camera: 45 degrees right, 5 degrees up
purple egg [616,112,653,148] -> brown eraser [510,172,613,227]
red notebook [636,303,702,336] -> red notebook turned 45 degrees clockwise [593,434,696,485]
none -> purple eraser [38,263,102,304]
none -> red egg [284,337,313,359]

▶ _Your goal_
Every entry is to be restated word for word.

▶ _Exercise response_
camera: 45 degrees right, 5 degrees up
purple egg [616,112,653,148] -> brown eraser [510,172,613,227]
red notebook [636,303,702,336] -> red notebook turned 45 degrees clockwise [593,434,696,485]
none -> purple eraser [38,263,102,304]
none -> red egg [284,337,313,359]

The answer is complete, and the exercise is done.